DATASET CONTENT START
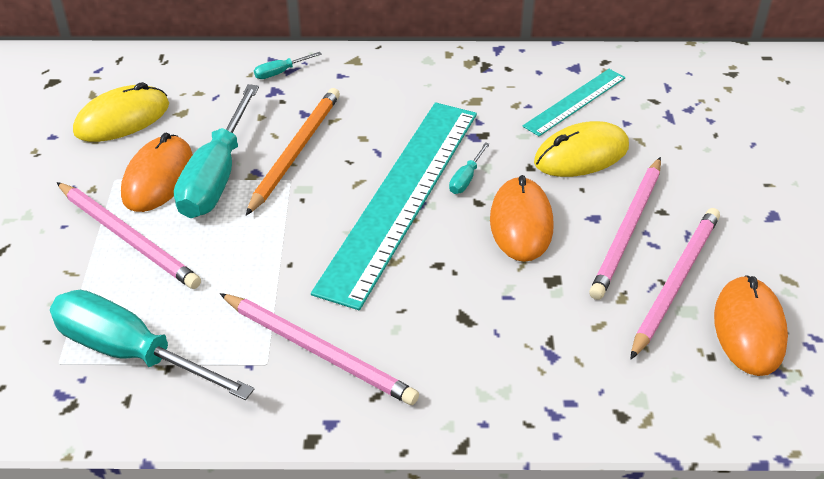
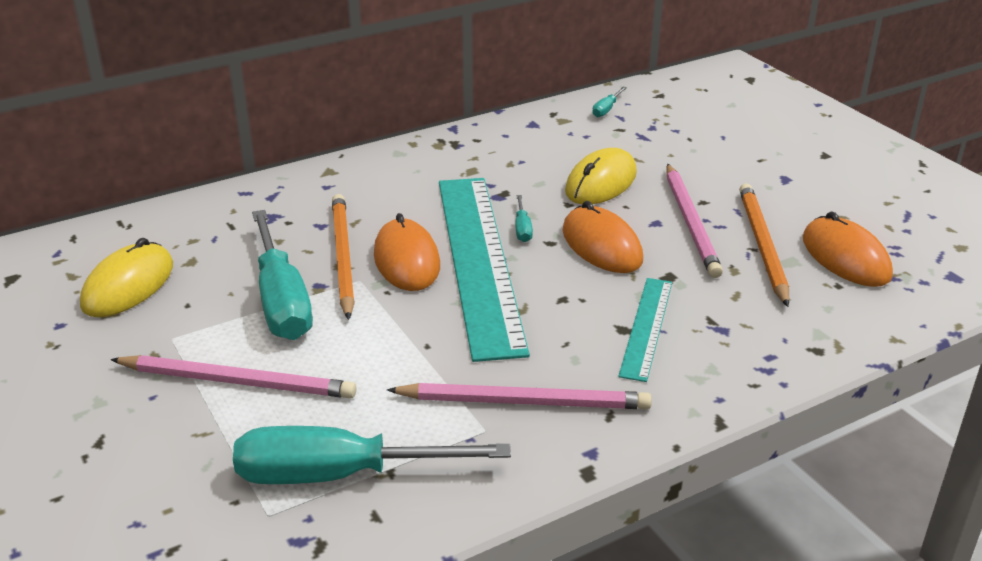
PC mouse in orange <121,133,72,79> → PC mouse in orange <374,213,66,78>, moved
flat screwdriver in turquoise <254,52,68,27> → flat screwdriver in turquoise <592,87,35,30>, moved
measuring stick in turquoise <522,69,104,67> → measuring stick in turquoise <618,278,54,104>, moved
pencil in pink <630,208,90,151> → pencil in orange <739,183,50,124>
DATASET CONTENT END
◆ PROBLEM REQUIREMENTS: Repeat every line above exactly, minus the pictures.

◆ RESPONSE AREA:
PC mouse in orange <121,133,72,79> → PC mouse in orange <374,213,66,78>, moved
flat screwdriver in turquoise <254,52,68,27> → flat screwdriver in turquoise <592,87,35,30>, moved
measuring stick in turquoise <522,69,104,67> → measuring stick in turquoise <618,278,54,104>, moved
pencil in pink <630,208,90,151> → pencil in orange <739,183,50,124>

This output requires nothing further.